== Segment start ==

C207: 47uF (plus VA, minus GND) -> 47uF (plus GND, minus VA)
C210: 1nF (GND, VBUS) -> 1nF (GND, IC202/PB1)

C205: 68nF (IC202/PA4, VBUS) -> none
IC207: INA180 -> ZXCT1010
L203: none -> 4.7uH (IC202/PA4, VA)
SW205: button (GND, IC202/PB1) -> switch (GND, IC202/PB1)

== Segment end ==
== Segment start ==

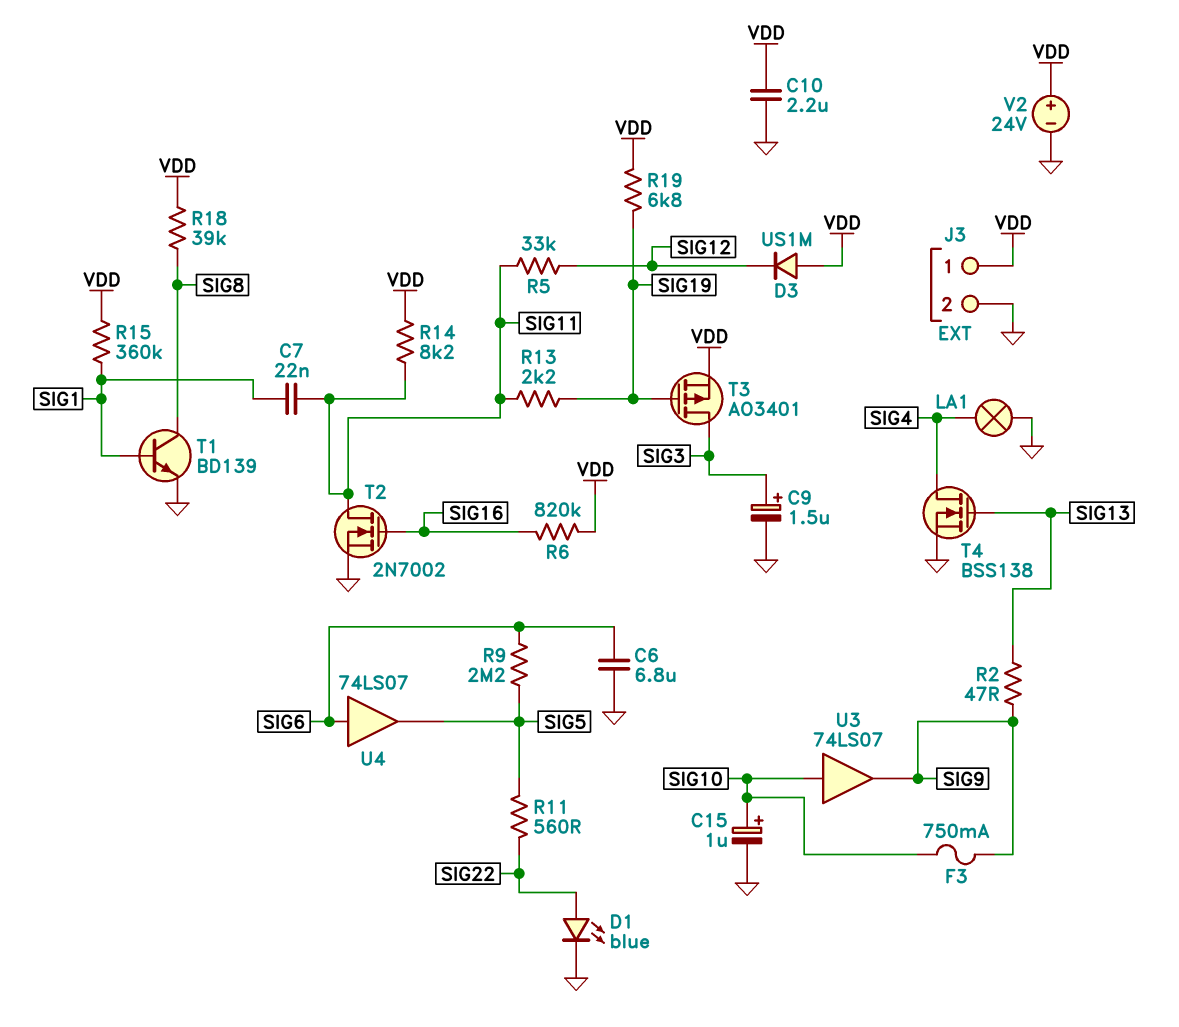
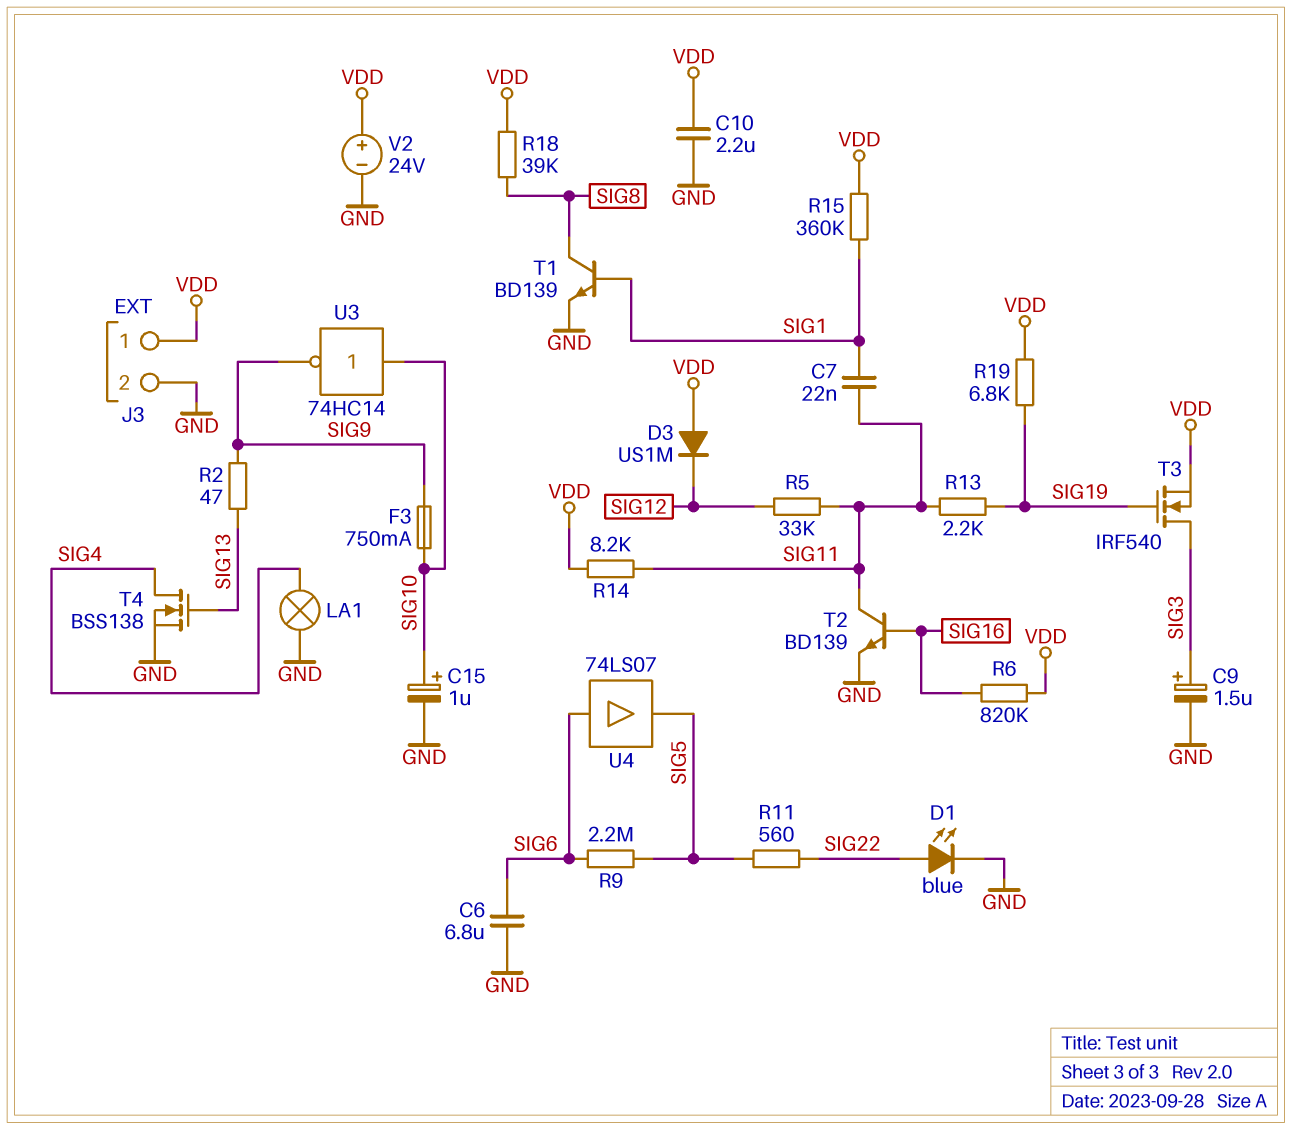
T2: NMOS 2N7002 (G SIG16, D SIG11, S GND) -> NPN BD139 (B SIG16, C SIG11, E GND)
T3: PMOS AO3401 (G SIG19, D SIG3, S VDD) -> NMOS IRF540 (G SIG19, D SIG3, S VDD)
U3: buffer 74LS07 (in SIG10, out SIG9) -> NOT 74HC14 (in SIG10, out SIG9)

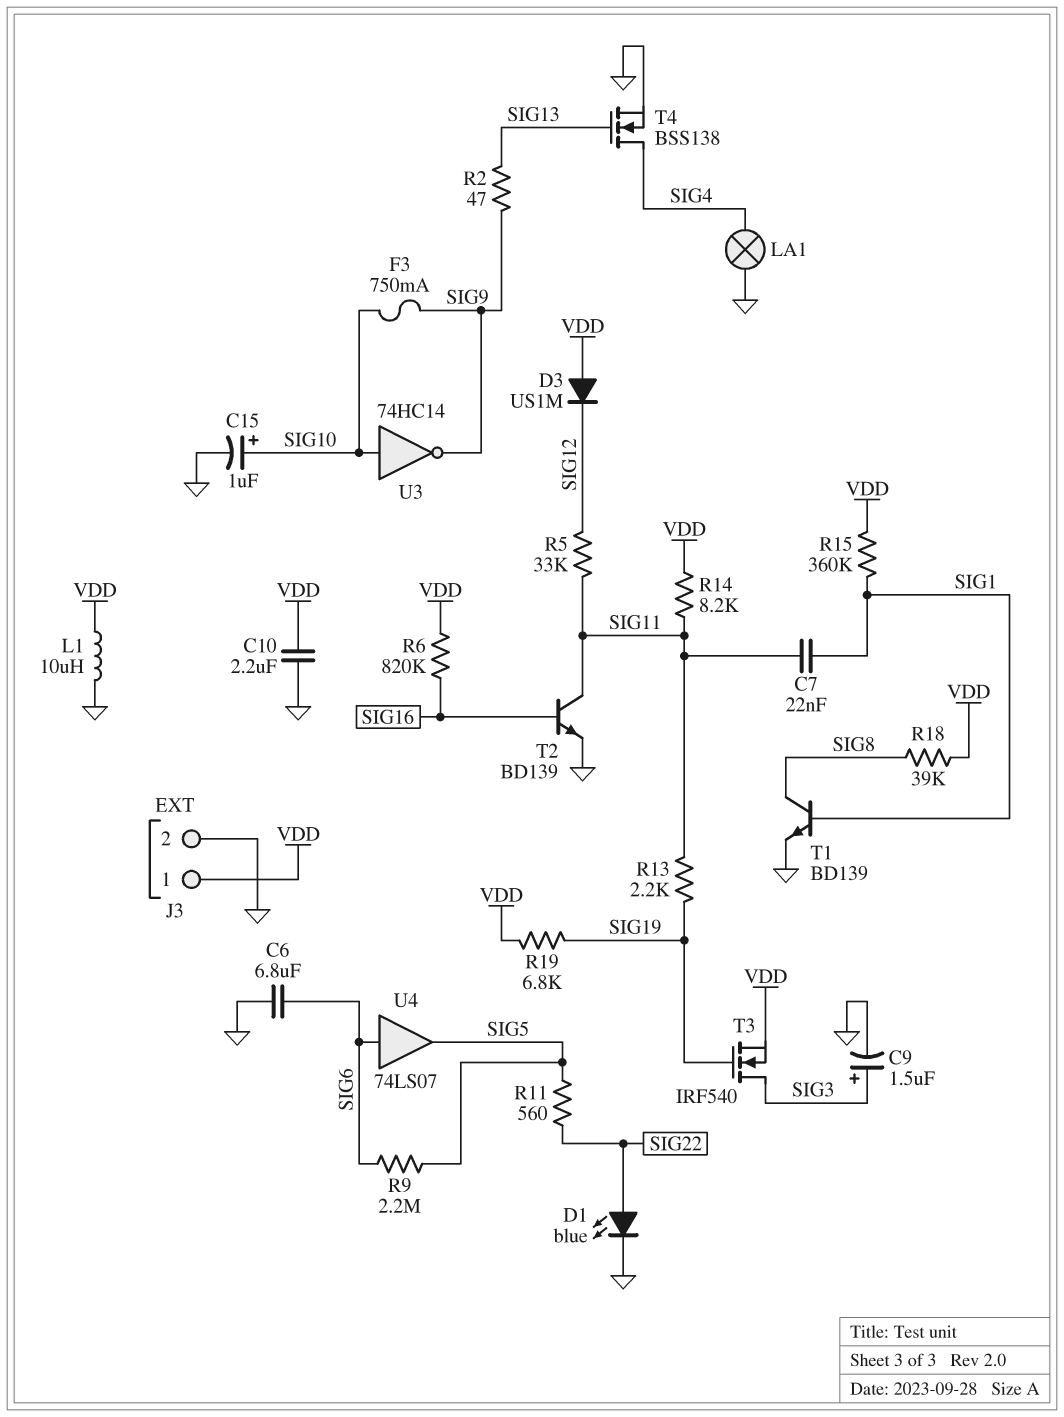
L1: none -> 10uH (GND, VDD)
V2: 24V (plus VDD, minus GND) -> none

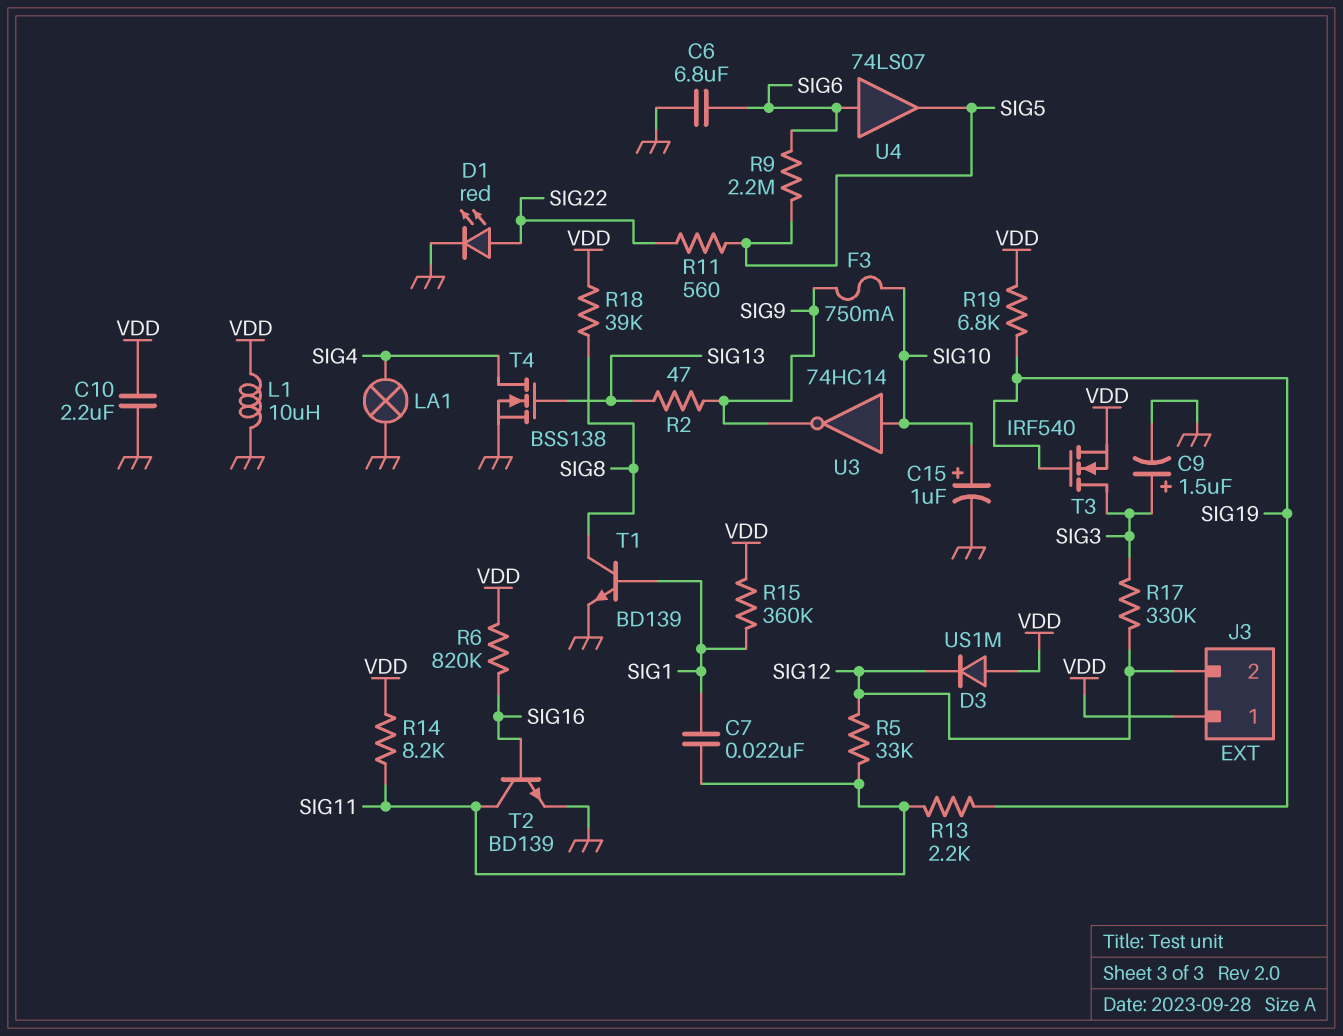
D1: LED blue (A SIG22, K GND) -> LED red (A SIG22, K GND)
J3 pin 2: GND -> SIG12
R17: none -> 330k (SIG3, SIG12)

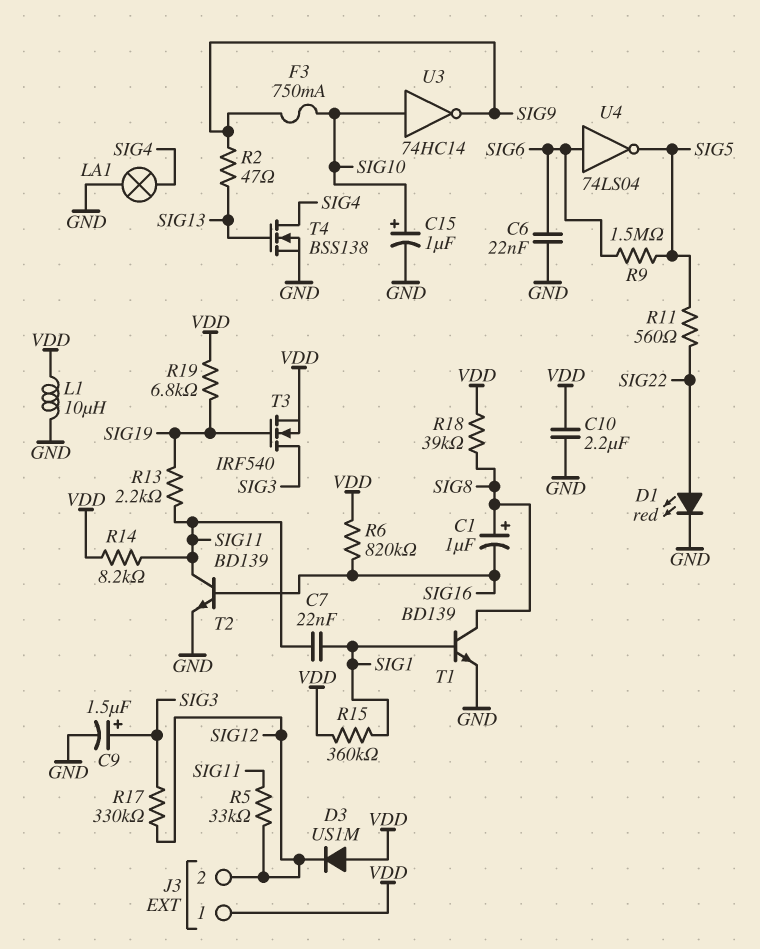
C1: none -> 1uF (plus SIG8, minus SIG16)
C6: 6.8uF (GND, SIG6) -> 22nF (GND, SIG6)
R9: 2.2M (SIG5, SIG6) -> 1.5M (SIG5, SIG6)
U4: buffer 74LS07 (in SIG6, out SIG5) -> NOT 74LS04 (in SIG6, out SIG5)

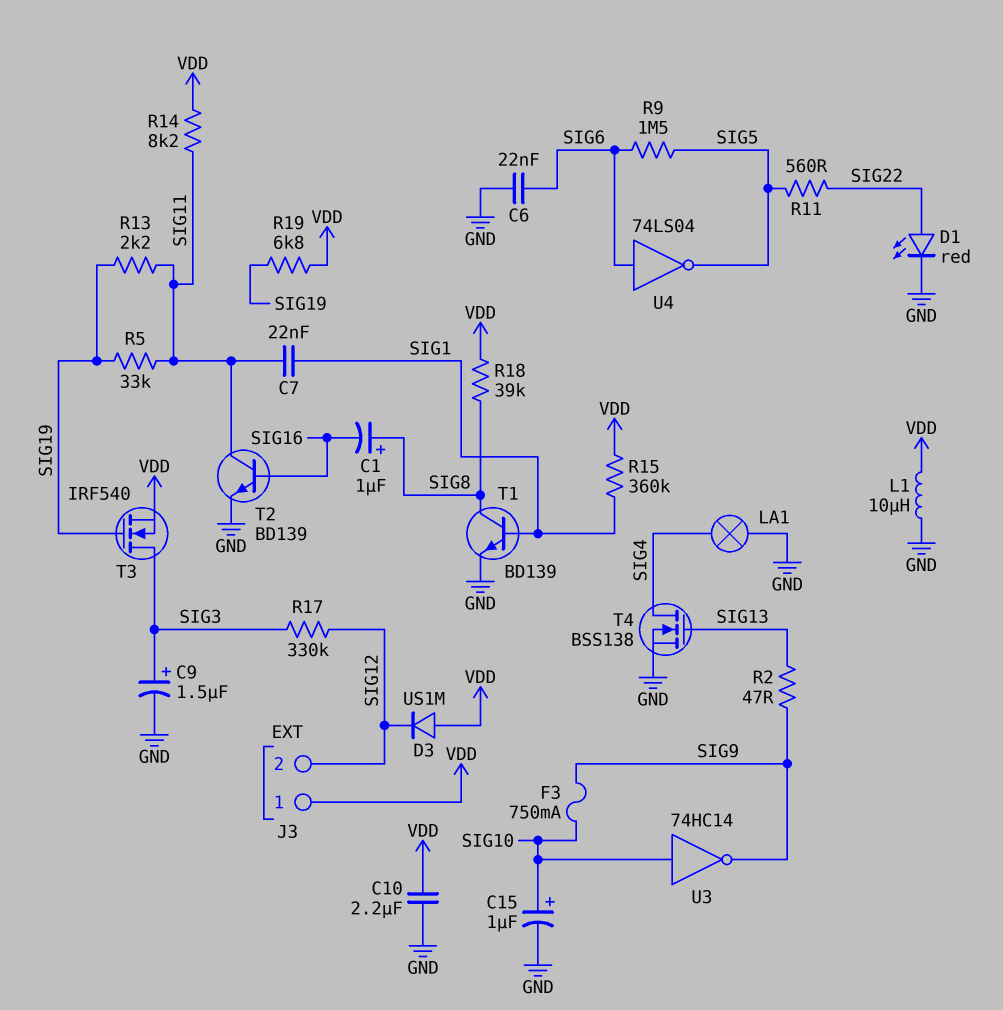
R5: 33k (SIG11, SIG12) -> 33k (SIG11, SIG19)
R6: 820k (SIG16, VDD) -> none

== Segment end ==

To do.
Which part of the entries opens with the line containing "J3 pin 2: GND -> SIG12" and closes with the line containing "R6: 820k (SIG16, VDD) -> none"? Output that part exactly, ends included, pictures excluded.

Exercise response.
J3 pin 2: GND -> SIG12
R17: none -> 330k (SIG3, SIG12)

C1: none -> 1uF (plus SIG8, minus SIG16)
C6: 6.8uF (GND, SIG6) -> 22nF (GND, SIG6)
R9: 2.2M (SIG5, SIG6) -> 1.5M (SIG5, SIG6)
U4: buffer 74LS07 (in SIG6, out SIG5) -> NOT 74LS04 (in SIG6, out SIG5)

R5: 33k (SIG11, SIG12) -> 33k (SIG11, SIG19)
R6: 820k (SIG16, VDD) -> none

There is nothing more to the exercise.